#### Provided records
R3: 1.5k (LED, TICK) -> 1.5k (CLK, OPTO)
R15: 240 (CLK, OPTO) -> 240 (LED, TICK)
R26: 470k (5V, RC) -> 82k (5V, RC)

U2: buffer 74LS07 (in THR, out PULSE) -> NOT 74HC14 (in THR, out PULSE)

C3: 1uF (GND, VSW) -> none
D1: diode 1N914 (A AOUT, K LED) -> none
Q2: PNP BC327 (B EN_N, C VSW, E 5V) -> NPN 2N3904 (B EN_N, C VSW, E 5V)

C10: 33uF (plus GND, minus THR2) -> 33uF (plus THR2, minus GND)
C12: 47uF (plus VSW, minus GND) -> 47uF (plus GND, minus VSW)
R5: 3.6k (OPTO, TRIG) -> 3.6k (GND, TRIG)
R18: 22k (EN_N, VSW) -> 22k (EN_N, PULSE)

#### Work to complete
Your task is to return, exactly and on their own, the lines from the one containing "Q2: PNP BC327" through the last line of the listing.

#### Task solution
Q2: PNP BC327 (B EN_N, C VSW, E 5V) -> NPN 2N3904 (B EN_N, C VSW, E 5V)

C10: 33uF (plus GND, minus THR2) -> 33uF (plus THR2, minus GND)
C12: 47uF (plus VSW, minus GND) -> 47uF (plus GND, minus VSW)
R5: 3.6k (OPTO, TRIG) -> 3.6k (GND, TRIG)
R18: 22k (EN_N, VSW) -> 22k (EN_N, PULSE)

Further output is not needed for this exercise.